• To do
Please transcribe exactly the lines from the one containing "none -> orange 1x4 brick [1060,360,1249,496]" through the end of the records below, both included, and nothing else.

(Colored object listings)
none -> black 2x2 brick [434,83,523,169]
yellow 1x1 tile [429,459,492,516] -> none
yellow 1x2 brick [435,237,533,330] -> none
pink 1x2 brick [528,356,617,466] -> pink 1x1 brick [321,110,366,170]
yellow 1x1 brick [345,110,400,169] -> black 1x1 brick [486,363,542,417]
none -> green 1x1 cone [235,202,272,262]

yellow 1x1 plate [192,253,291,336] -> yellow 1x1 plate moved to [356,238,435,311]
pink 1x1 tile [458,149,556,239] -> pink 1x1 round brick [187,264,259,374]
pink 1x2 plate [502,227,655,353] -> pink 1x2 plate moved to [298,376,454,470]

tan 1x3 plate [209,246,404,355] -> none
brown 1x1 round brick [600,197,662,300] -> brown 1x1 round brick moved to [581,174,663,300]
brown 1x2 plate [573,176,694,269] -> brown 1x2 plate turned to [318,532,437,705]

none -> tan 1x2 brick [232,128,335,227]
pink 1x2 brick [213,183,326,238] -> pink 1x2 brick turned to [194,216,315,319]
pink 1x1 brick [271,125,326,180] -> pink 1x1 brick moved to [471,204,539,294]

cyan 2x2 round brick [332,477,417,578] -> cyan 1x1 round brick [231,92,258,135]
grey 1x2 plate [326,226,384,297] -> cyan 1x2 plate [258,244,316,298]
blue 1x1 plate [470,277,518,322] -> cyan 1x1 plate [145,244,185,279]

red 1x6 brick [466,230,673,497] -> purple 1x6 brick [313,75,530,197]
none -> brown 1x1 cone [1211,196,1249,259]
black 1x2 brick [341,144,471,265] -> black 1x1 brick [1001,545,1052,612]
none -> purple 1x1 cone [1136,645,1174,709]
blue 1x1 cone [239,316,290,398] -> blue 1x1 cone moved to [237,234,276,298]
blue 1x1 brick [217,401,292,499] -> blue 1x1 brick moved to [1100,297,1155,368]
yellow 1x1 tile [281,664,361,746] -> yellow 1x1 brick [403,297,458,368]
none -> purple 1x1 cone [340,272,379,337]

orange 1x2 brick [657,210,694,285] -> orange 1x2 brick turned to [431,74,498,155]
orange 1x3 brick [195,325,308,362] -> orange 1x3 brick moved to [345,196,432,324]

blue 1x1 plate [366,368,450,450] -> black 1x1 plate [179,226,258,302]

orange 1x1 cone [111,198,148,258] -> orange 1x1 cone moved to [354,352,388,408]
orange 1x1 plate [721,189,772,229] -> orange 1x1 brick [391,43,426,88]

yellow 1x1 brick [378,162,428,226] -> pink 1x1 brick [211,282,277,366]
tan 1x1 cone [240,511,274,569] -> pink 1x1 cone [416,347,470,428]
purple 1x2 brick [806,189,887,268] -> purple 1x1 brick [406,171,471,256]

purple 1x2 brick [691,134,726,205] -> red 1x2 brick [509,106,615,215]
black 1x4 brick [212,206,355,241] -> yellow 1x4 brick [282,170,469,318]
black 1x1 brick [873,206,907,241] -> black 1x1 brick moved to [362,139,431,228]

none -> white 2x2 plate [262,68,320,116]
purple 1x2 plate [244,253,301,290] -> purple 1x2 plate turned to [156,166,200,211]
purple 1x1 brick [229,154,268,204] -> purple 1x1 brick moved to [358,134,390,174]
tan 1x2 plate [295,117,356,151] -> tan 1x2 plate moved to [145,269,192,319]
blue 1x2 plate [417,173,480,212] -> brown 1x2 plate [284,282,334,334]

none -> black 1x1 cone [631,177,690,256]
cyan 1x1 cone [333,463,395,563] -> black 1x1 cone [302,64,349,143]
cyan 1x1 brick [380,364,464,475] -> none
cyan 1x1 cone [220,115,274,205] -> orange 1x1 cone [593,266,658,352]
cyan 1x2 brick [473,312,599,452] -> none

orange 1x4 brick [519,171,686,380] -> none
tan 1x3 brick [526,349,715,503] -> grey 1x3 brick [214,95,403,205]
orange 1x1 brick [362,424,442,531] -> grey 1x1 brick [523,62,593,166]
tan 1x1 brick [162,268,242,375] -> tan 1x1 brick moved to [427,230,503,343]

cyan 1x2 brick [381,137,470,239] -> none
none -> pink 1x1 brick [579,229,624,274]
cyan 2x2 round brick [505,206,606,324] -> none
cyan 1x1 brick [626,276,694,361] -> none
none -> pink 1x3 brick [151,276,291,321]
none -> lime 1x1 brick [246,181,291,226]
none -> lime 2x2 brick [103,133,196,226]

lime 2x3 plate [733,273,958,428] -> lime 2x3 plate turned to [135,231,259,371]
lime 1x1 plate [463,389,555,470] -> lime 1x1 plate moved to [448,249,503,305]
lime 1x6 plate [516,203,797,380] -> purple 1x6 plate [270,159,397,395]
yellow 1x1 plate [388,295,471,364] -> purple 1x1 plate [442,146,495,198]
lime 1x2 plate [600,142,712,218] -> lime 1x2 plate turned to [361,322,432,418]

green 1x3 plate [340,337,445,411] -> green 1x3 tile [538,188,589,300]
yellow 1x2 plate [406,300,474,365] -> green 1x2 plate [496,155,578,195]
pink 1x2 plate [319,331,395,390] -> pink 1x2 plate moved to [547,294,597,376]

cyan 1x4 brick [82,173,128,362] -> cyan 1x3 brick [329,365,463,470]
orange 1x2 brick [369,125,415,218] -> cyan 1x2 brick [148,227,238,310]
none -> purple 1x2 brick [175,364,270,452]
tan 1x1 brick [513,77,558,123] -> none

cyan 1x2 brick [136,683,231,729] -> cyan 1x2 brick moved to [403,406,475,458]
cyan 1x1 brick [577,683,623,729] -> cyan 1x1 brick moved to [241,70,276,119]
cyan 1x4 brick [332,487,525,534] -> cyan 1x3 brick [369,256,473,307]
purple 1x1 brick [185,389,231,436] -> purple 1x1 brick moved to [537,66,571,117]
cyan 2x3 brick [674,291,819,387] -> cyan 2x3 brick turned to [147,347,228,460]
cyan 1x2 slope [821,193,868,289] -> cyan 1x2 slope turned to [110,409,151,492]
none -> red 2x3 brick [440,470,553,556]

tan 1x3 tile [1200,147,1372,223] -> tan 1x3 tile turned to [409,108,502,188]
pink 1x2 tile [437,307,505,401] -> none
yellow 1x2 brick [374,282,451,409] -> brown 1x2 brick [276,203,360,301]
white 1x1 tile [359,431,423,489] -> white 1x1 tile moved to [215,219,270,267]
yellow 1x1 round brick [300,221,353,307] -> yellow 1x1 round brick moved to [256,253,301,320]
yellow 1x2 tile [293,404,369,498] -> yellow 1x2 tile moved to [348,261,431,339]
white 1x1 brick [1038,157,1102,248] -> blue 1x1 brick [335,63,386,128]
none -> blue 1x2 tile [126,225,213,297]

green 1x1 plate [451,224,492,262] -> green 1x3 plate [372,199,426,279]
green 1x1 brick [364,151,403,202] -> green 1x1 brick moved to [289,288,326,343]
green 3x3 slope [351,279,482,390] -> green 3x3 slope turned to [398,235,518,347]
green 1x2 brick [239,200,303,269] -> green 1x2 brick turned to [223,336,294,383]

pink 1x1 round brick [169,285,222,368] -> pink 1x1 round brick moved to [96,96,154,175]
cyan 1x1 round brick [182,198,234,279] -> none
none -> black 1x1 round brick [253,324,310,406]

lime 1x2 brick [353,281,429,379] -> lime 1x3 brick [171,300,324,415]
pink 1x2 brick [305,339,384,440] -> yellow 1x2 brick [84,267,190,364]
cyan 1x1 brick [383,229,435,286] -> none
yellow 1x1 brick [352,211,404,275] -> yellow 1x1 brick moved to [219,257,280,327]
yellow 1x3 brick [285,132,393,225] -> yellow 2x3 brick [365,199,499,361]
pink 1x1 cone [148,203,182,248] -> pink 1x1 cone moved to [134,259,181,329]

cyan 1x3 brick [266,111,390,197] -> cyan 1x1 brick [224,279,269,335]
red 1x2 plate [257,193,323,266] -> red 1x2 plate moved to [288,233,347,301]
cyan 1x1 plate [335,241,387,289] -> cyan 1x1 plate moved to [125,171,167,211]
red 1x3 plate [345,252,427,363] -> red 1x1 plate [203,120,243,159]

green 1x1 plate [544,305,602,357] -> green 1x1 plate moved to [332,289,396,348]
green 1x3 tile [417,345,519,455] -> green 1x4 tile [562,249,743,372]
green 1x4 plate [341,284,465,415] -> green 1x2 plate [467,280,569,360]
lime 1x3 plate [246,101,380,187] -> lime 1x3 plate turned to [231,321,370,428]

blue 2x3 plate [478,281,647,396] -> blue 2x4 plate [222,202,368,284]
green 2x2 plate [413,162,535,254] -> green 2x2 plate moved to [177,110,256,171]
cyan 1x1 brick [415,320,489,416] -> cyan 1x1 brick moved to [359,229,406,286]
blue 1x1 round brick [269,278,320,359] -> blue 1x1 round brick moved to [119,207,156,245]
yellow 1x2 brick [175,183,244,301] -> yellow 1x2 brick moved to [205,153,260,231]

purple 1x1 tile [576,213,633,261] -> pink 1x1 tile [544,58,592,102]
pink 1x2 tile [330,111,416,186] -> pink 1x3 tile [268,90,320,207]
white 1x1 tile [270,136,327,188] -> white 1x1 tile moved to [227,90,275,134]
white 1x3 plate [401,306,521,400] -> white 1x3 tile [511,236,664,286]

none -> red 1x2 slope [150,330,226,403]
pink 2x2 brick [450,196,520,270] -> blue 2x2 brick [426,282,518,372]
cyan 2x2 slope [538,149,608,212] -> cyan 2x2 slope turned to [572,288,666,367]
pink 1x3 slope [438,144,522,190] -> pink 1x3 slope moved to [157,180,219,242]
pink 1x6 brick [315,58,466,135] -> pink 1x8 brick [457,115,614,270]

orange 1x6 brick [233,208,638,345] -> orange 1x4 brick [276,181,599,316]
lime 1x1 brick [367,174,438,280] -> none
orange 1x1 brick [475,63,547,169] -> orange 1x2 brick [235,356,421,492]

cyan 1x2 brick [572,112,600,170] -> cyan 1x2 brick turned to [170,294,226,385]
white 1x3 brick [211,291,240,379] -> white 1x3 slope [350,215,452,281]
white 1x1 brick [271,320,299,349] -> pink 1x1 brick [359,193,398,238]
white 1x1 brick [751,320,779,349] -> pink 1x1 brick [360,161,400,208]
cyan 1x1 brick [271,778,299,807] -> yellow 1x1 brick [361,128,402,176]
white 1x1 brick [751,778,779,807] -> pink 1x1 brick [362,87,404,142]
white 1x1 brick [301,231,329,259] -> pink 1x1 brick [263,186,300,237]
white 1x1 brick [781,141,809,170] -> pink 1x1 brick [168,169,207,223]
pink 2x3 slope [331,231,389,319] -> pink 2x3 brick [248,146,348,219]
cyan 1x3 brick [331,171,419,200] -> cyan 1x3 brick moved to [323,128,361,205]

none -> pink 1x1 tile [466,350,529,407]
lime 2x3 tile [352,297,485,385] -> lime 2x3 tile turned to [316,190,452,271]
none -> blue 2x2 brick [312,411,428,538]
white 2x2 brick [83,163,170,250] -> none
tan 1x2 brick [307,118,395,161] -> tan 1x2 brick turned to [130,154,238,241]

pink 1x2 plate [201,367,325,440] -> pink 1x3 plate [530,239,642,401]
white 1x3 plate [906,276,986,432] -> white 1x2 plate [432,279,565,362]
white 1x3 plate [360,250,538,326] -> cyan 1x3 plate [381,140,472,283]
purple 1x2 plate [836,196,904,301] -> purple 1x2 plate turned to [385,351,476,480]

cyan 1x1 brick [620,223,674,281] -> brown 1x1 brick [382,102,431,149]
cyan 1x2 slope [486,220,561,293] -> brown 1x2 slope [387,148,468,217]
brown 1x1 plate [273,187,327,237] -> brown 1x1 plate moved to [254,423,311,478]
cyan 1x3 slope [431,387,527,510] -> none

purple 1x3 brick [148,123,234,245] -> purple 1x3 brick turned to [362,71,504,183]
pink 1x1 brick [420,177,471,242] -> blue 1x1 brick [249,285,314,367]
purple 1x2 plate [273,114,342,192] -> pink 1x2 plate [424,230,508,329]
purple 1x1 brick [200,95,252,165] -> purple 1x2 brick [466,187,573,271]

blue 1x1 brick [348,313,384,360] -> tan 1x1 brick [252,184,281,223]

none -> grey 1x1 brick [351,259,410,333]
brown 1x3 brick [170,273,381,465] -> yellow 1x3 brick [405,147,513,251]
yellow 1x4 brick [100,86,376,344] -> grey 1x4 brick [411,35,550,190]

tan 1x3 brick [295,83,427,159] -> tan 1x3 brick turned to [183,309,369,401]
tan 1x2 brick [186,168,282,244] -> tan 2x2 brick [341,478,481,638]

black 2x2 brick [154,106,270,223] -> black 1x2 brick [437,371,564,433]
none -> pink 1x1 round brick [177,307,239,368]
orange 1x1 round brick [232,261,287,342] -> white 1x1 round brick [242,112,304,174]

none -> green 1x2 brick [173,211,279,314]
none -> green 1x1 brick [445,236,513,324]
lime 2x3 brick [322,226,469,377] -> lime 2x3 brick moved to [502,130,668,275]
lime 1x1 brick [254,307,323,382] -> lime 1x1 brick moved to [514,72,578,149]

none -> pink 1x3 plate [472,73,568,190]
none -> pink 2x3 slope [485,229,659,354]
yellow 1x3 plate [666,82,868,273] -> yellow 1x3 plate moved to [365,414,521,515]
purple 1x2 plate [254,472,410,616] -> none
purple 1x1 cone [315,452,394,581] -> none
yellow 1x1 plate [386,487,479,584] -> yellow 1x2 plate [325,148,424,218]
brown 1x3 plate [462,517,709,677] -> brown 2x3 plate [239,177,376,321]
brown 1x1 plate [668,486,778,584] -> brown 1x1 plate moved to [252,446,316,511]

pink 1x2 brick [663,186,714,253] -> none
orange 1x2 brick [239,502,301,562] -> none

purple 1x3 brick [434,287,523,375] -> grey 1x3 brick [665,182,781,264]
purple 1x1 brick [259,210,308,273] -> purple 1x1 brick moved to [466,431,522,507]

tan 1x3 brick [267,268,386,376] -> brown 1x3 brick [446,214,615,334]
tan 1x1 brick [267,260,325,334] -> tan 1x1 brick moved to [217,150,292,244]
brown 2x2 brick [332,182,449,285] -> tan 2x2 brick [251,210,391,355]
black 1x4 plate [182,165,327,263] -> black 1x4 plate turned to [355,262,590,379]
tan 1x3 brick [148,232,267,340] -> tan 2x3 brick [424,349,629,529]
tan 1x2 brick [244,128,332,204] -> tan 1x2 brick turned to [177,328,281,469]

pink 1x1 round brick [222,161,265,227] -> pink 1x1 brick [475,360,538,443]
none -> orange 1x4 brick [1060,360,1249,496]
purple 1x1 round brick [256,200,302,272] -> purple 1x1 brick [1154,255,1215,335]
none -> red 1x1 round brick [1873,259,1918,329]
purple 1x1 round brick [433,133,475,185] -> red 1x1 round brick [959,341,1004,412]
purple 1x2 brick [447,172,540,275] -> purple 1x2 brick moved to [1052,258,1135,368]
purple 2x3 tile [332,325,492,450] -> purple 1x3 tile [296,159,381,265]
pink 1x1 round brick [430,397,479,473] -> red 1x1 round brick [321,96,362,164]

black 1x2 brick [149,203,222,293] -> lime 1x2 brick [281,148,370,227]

• Your solution
none -> orange 1x4 brick [1060,360,1249,496]
purple 1x1 round brick [256,200,302,272] -> purple 1x1 brick [1154,255,1215,335]
none -> red 1x1 round brick [1873,259,1918,329]
purple 1x1 round brick [433,133,475,185] -> red 1x1 round brick [959,341,1004,412]
purple 1x2 brick [447,172,540,275] -> purple 1x2 brick moved to [1052,258,1135,368]
purple 2x3 tile [332,325,492,450] -> purple 1x3 tile [296,159,381,265]
pink 1x1 round brick [430,397,479,473] -> red 1x1 round brick [321,96,362,164]

black 1x2 brick [149,203,222,293] -> lime 1x2 brick [281,148,370,227]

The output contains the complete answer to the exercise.